Data for review below:
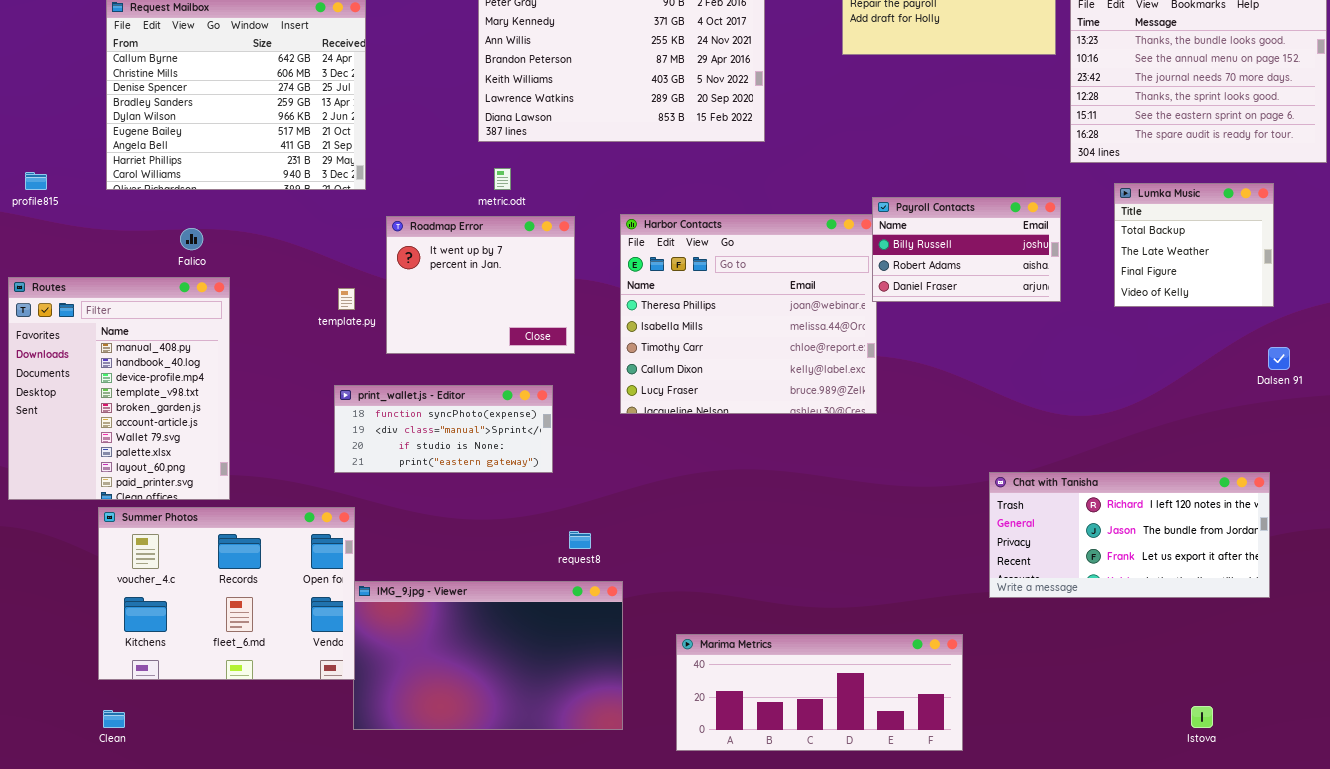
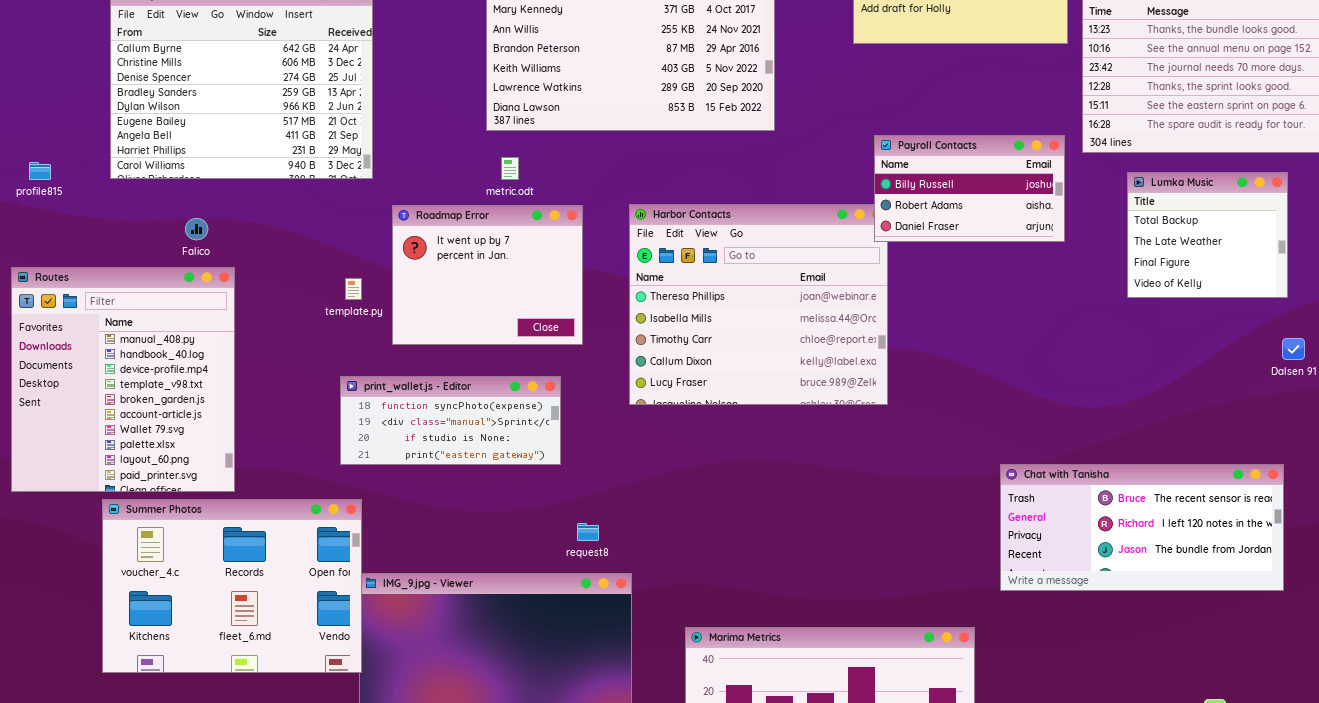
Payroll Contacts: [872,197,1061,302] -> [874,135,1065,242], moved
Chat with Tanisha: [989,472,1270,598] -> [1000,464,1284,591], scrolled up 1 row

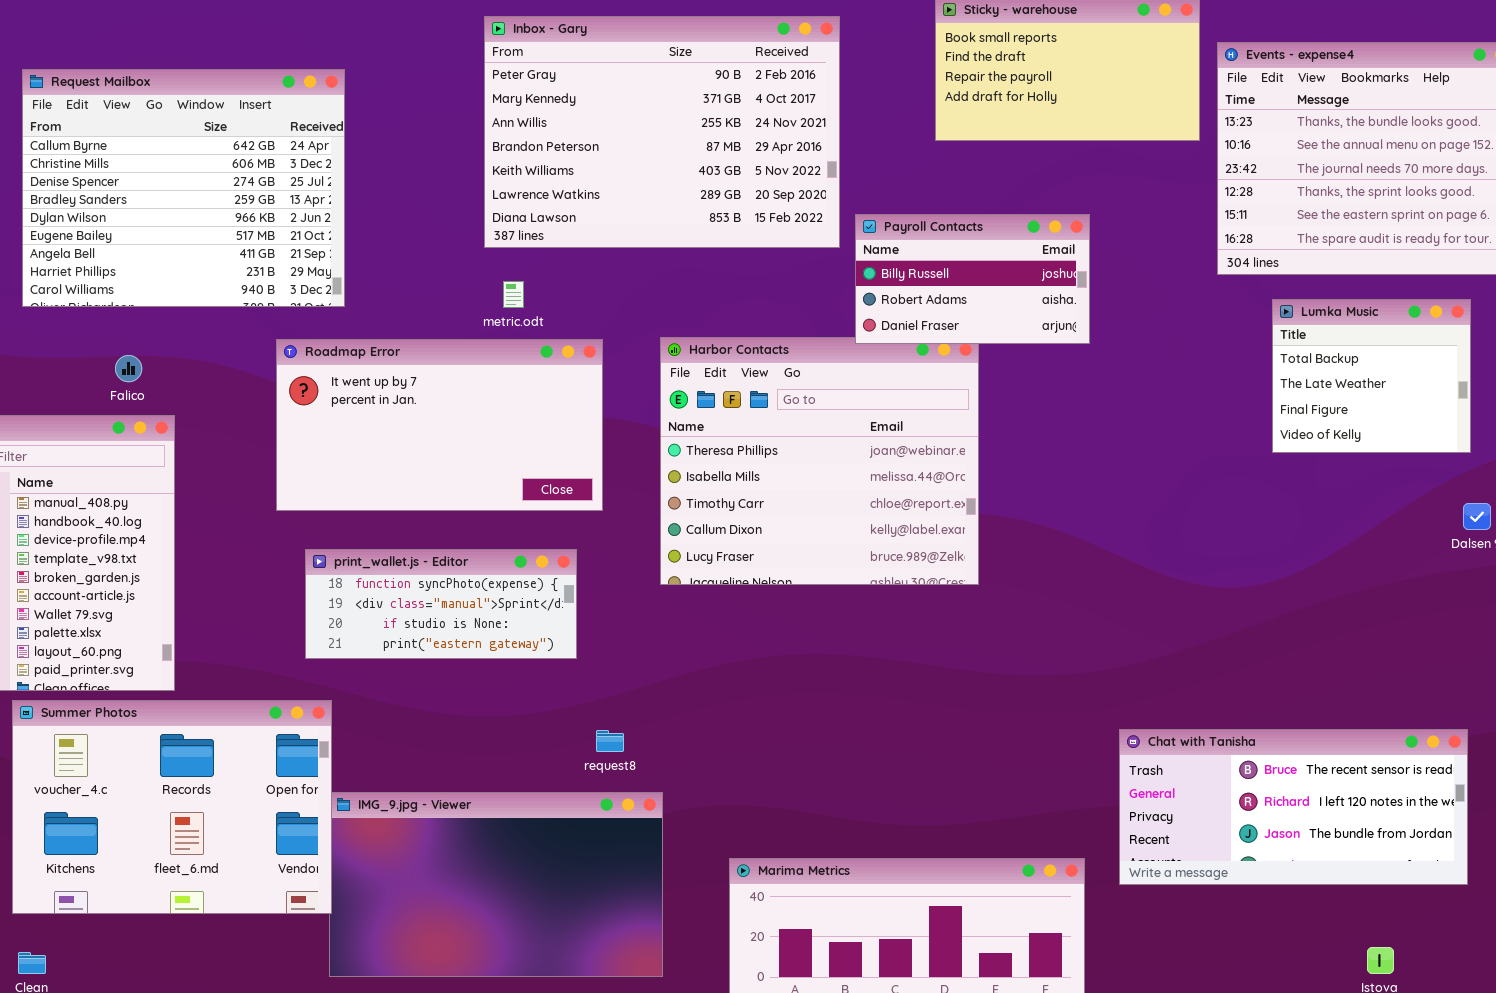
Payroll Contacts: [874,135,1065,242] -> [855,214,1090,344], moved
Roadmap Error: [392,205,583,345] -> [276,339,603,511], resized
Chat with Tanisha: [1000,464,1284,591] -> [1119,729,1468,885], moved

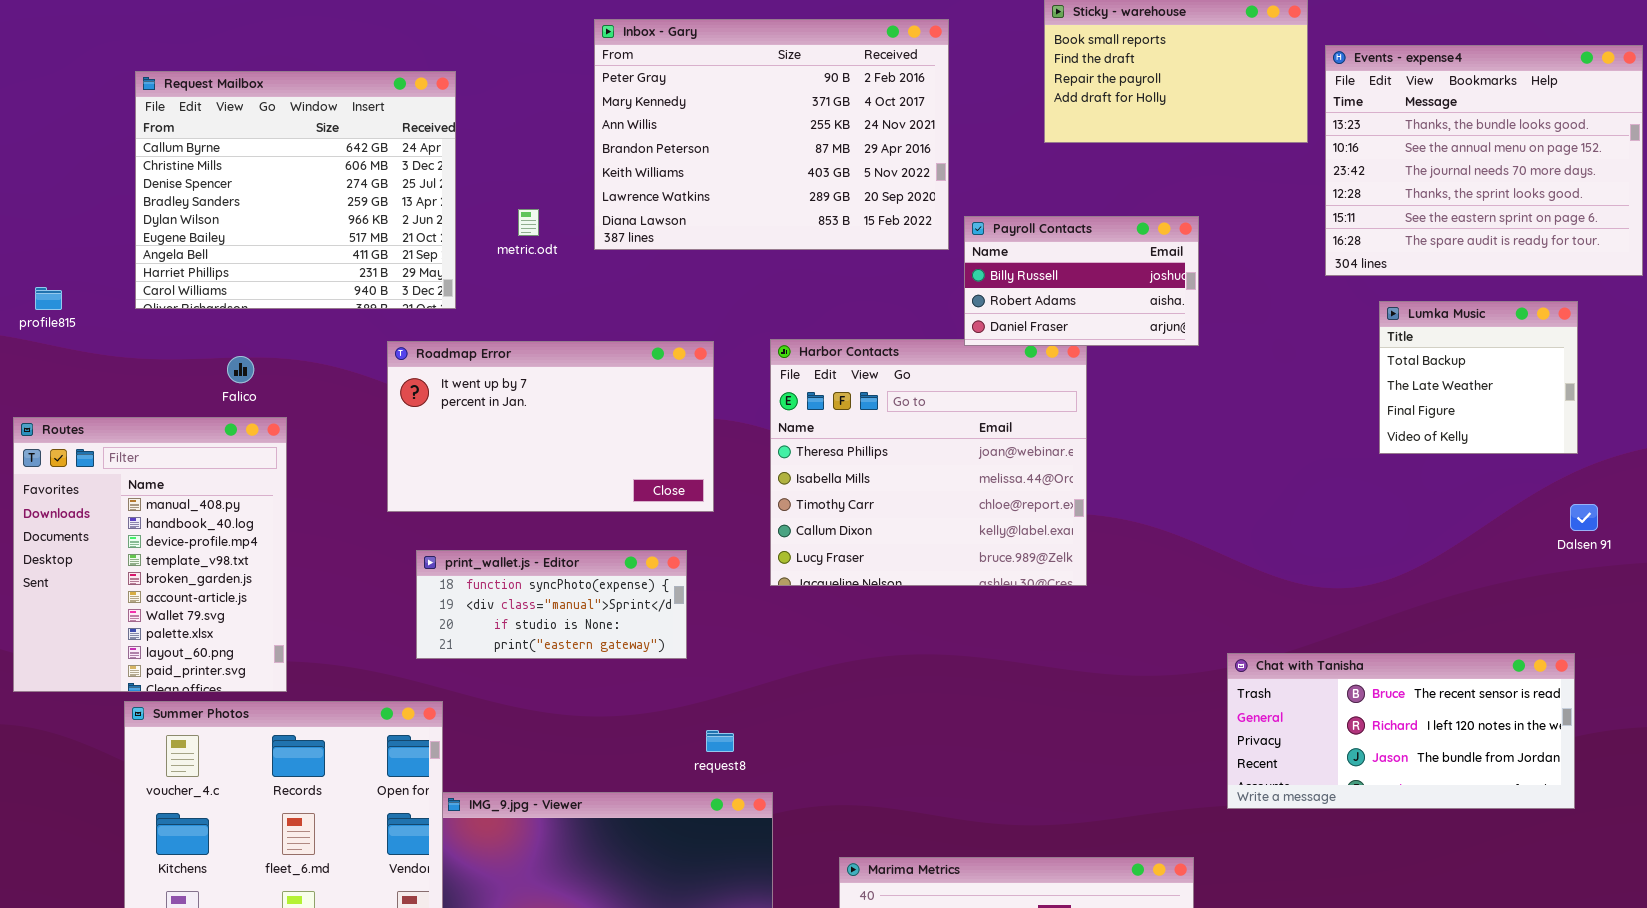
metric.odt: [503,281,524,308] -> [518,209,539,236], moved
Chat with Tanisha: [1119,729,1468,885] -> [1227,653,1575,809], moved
End of Data for review.
Data for review below:
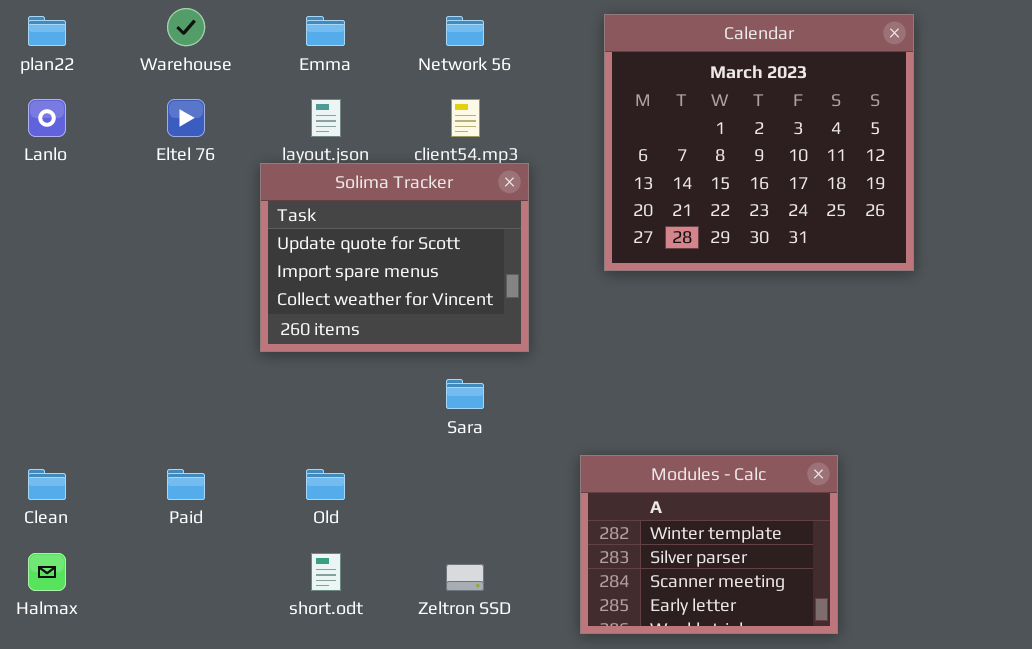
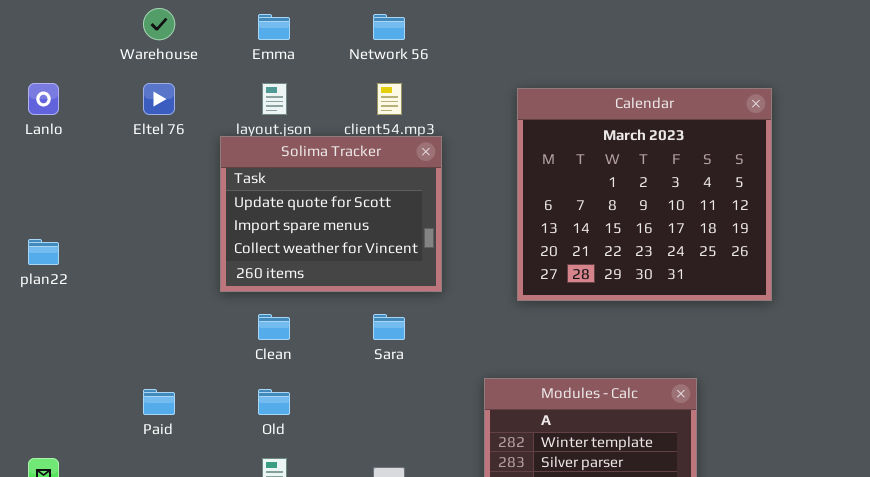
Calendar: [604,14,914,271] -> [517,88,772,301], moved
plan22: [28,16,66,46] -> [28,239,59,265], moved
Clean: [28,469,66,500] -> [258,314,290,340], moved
End of Data for review.
Data for review below:
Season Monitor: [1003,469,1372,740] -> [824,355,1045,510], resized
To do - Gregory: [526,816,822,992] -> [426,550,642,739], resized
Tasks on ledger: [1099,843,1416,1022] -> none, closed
End of Data for review.
What you are asked to do: Retype, exactly and with no pictures, everything above from the line with "Payroll Contacts: [872,197,1061,302]" down to the line with "Chat with Tanisha: [1119,729,1468,885]", both included.

Task result:
Payroll Contacts: [872,197,1061,302] -> [874,135,1065,242], moved
Chat with Tanisha: [989,472,1270,598] -> [1000,464,1284,591], scrolled up 1 row

Payroll Contacts: [874,135,1065,242] -> [855,214,1090,344], moved
Roadmap Error: [392,205,583,345] -> [276,339,603,511], resized
Chat with Tanisha: [1000,464,1284,591] -> [1119,729,1468,885], moved

metric.odt: [503,281,524,308] -> [518,209,539,236], moved
Chat with Tanisha: [1119,729,1468,885] -> [1227,653,1575,809], moved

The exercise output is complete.